Work instruction:
Find the line that contains "J4 pin 1: MID2 -> none" in the entries below. Output it and each later line exactly, and nothing else.

Data shown:

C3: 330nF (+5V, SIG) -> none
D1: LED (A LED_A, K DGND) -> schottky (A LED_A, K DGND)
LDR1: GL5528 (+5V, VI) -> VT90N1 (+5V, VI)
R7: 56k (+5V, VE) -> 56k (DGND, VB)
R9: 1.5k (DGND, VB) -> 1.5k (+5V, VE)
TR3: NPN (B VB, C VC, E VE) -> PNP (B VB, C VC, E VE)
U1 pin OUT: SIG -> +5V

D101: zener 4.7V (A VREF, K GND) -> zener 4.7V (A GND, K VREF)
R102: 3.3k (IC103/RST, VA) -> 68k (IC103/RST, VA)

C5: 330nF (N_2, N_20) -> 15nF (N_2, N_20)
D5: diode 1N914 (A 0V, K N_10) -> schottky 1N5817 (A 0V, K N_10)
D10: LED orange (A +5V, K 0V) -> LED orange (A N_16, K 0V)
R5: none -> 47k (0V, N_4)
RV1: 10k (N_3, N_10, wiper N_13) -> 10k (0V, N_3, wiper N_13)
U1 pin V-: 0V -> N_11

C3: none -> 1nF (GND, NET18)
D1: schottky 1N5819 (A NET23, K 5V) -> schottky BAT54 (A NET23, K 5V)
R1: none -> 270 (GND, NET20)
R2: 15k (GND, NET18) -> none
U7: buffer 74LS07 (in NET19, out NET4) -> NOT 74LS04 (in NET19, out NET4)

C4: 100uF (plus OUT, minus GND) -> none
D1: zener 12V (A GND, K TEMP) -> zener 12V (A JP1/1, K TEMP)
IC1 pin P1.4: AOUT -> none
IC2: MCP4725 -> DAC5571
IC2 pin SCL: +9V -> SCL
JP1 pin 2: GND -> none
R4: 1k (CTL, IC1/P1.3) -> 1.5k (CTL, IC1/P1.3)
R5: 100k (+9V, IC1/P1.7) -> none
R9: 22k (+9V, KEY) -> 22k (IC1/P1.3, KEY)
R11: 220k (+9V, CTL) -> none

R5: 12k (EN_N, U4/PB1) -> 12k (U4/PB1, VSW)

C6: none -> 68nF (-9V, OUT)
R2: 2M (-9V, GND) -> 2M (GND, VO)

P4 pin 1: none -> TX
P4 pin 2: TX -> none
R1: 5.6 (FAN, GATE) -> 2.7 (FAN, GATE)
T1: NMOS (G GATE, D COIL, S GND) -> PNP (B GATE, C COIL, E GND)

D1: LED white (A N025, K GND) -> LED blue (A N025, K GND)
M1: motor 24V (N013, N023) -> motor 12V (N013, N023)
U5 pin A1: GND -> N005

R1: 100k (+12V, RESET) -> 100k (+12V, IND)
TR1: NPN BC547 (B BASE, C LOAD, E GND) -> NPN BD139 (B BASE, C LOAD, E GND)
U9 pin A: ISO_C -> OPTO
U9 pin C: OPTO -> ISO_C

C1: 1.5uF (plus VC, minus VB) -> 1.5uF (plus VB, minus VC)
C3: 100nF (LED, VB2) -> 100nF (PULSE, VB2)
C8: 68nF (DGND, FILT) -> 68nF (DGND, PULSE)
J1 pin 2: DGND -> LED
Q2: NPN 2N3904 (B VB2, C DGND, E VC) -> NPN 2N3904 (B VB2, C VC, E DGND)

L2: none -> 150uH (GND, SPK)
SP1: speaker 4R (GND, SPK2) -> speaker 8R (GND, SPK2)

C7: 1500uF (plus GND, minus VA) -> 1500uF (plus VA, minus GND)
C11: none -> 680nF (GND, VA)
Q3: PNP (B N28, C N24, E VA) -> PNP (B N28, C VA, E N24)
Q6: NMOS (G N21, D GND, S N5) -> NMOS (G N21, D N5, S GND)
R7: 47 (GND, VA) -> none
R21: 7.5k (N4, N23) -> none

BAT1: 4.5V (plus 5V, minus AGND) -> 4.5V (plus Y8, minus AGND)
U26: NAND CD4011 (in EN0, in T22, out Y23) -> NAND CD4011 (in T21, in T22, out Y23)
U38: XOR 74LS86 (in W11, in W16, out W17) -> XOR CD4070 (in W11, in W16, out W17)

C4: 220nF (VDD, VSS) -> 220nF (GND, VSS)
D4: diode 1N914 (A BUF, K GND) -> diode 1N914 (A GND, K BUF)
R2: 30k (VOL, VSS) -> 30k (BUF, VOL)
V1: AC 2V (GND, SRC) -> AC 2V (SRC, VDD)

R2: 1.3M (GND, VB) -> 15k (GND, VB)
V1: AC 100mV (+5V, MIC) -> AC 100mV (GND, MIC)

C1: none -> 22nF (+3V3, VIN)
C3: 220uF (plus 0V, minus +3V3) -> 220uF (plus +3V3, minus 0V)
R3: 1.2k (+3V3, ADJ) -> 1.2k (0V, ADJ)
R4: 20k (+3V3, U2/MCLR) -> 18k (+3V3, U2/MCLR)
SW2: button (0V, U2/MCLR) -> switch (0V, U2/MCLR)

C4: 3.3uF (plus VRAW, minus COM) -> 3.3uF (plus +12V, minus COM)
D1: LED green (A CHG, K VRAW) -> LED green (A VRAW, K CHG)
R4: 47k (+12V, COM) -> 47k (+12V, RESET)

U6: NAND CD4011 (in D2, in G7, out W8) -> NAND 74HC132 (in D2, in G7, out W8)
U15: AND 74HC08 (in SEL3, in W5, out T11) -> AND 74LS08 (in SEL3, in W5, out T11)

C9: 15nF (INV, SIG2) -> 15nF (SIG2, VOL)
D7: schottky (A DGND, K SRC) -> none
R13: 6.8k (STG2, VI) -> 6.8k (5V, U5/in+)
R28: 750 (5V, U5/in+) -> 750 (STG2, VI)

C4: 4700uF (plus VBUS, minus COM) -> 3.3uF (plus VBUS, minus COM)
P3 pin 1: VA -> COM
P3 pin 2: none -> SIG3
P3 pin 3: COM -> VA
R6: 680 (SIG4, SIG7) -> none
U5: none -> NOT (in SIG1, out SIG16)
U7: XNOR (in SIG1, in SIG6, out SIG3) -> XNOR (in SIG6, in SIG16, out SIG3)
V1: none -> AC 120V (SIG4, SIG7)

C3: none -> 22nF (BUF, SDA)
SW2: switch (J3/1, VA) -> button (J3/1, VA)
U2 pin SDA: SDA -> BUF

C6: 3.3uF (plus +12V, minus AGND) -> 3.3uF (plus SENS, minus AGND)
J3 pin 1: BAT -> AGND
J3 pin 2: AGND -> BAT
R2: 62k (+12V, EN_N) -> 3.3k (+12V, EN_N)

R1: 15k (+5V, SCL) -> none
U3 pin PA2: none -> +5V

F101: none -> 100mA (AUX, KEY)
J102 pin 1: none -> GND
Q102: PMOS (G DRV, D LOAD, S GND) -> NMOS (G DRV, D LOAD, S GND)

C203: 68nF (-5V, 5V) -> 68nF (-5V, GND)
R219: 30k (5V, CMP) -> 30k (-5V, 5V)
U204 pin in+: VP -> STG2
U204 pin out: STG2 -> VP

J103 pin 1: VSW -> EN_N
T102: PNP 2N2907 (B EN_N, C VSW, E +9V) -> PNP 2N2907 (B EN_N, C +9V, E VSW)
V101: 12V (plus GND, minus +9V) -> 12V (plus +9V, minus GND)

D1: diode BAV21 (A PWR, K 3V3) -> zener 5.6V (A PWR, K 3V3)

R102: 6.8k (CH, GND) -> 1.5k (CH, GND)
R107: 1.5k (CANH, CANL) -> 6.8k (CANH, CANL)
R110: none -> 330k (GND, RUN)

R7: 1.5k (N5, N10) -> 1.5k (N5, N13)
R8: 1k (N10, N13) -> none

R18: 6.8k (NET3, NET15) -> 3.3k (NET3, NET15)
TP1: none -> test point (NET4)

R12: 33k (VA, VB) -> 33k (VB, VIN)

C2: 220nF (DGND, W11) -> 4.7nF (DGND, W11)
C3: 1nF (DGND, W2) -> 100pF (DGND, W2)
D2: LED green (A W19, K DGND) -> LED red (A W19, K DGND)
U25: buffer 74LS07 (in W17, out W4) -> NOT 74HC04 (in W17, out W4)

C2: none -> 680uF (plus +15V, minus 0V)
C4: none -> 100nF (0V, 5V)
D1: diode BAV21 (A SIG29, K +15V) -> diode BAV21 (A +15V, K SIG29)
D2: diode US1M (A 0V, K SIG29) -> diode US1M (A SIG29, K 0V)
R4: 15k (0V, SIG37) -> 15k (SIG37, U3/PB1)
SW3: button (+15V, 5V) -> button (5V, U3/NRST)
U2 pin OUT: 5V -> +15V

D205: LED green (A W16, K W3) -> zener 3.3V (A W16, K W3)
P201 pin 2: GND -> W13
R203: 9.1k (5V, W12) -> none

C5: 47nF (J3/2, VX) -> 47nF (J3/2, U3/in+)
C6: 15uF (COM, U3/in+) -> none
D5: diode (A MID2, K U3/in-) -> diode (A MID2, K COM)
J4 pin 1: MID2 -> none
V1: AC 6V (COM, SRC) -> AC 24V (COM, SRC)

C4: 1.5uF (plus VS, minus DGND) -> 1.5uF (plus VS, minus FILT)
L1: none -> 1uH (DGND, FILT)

Your solution:
J4 pin 1: MID2 -> none
V1: AC 6V (COM, SRC) -> AC 24V (COM, SRC)

C4: 1.5uF (plus VS, minus DGND) -> 1.5uF (plus VS, minus FILT)
L1: none -> 1uH (DGND, FILT)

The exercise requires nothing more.